THE DATA ->

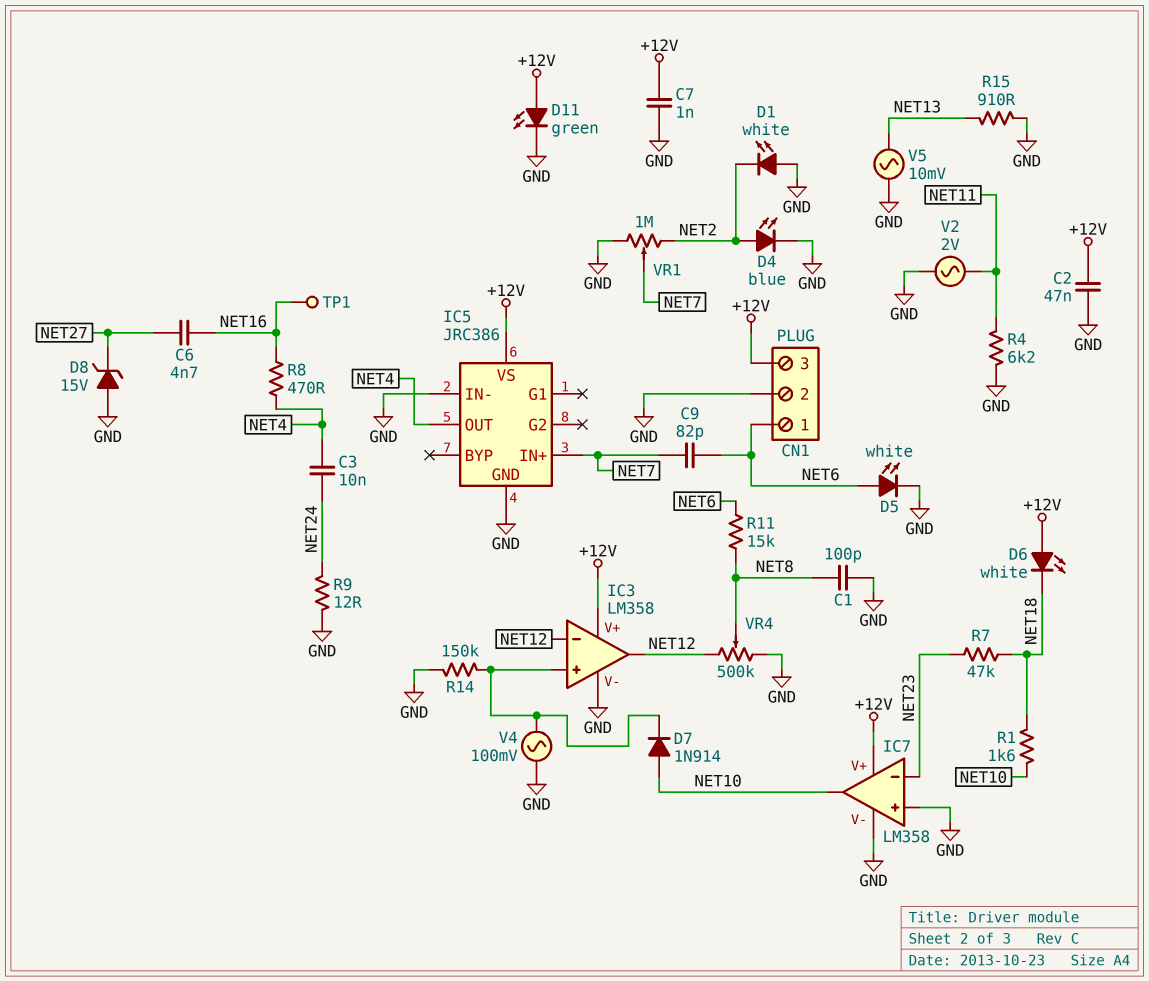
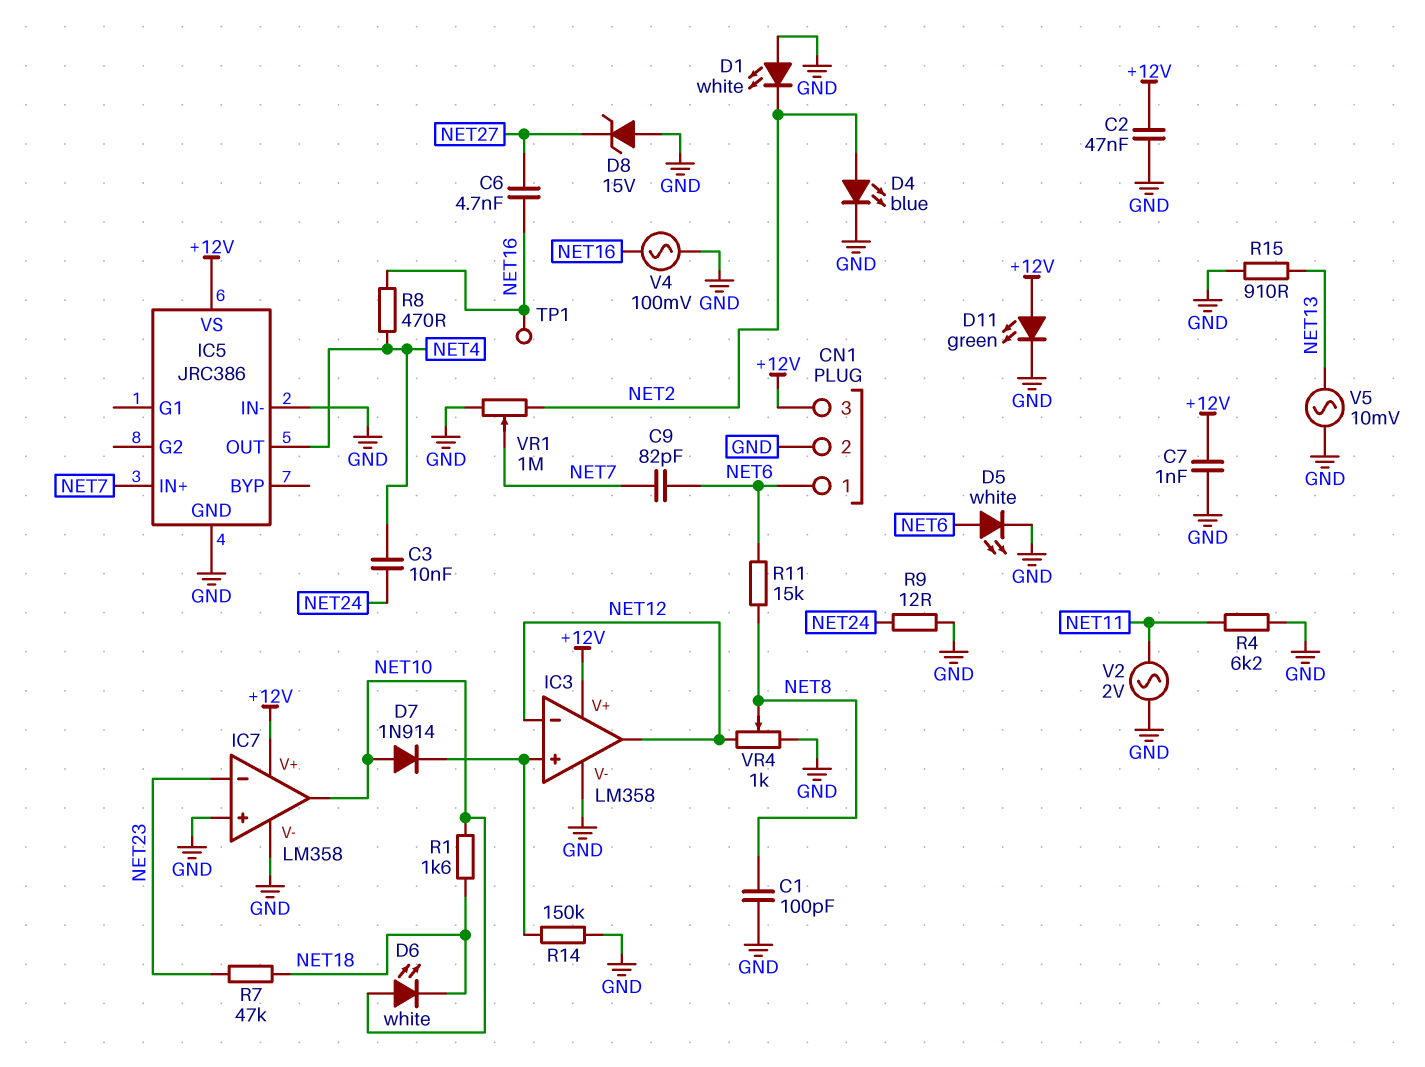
D6: LED white (A +12V, K NET18) -> LED white (A NET10, K NET18)
V4: AC 100mV (GND, IC3/in+) -> AC 100mV (GND, NET16)
VR4: 500k (GND, NET12, wiper NET8) -> 1k (GND, NET12, wiper NET8)

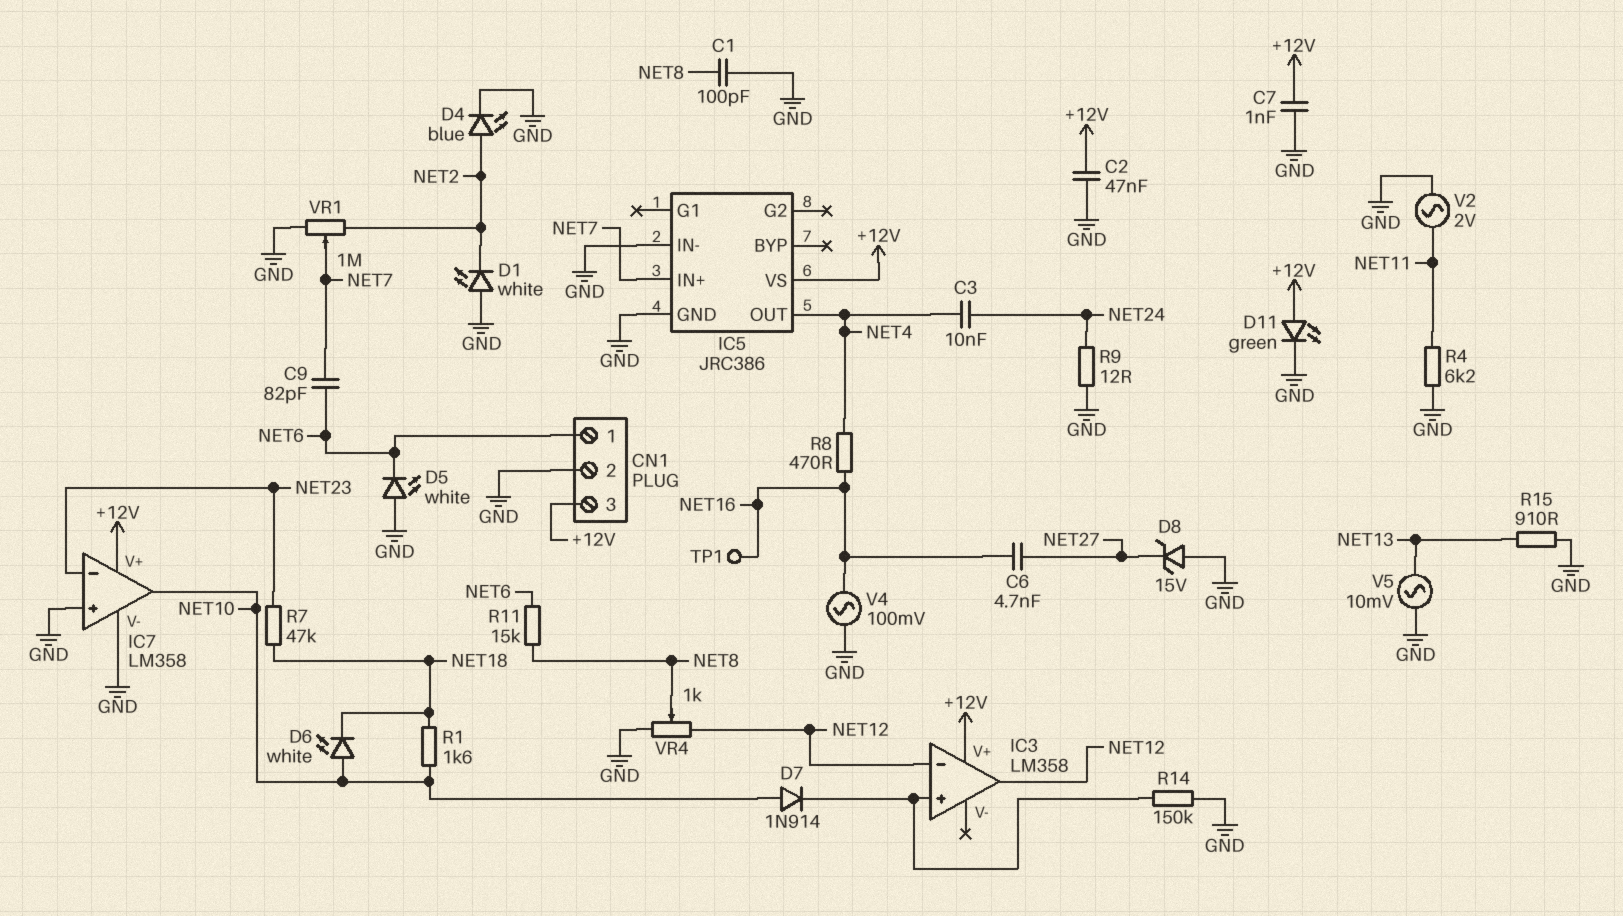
D5: LED white (A NET6, K GND) -> LED white (A GND, K NET6)
IC3 pin V-: GND -> none

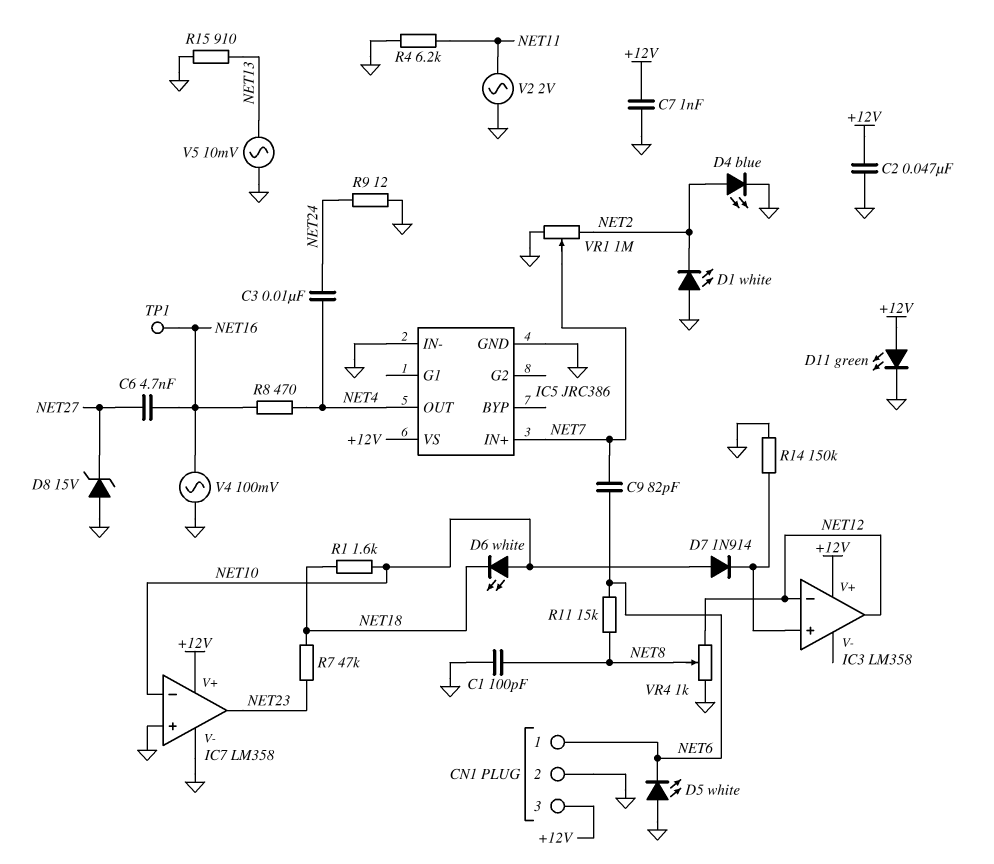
IC7 pin in-: NET23 -> NET10
IC7 pin out: NET10 -> NET23

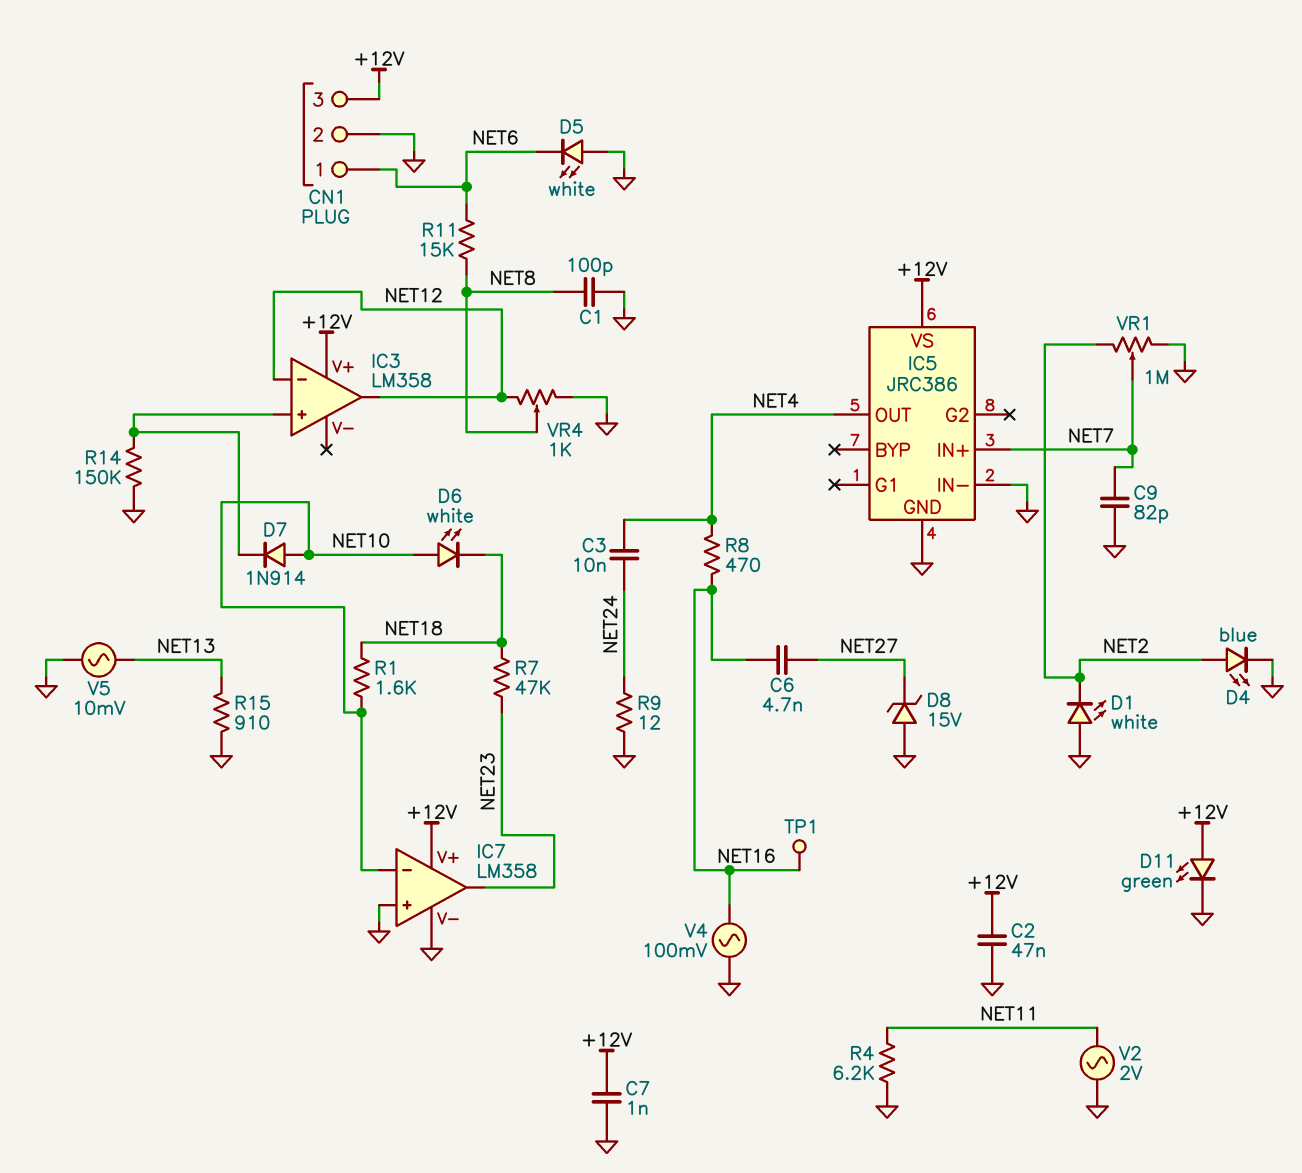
C9: 82pF (NET6, NET7) -> 82pF (GND, NET7)

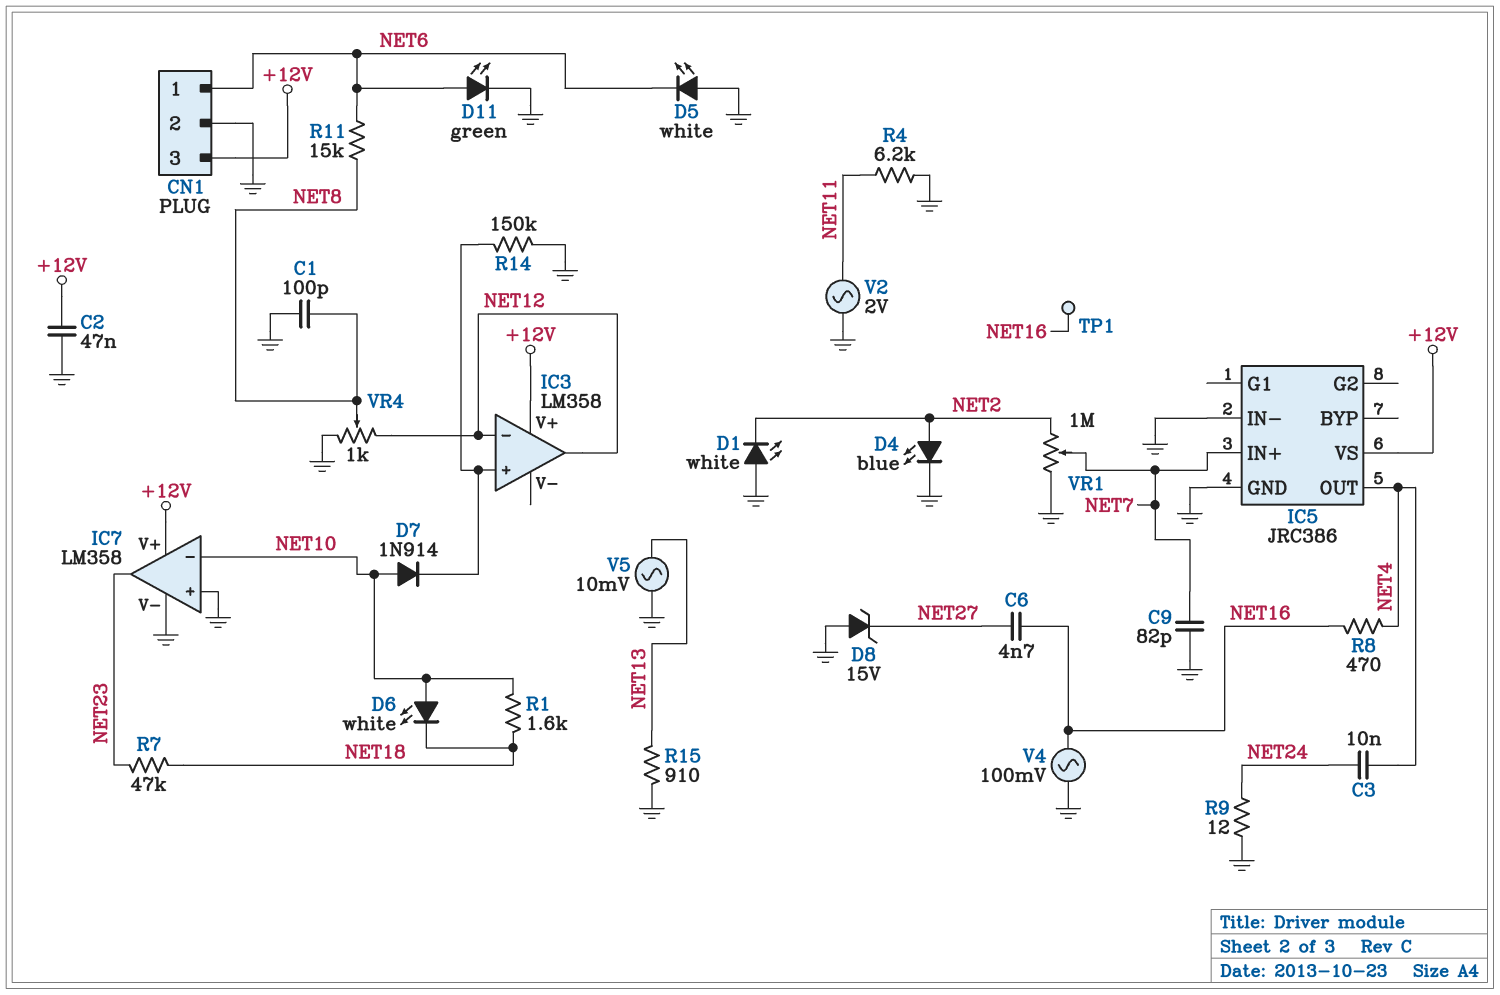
C7: 1nF (+12V, GND) -> none
D11: LED green (A +12V, K GND) -> LED green (A NET6, K GND)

ABOUT THIS EXERCISE ->
Return the lines from the one containing "C7: 1nF (+12V, GND) -> none" through the last line of the records. Include both ends and nothing else.

OUTPUT FOR THIS TASK ->
C7: 1nF (+12V, GND) -> none
D11: LED green (A +12V, K GND) -> LED green (A NET6, K GND)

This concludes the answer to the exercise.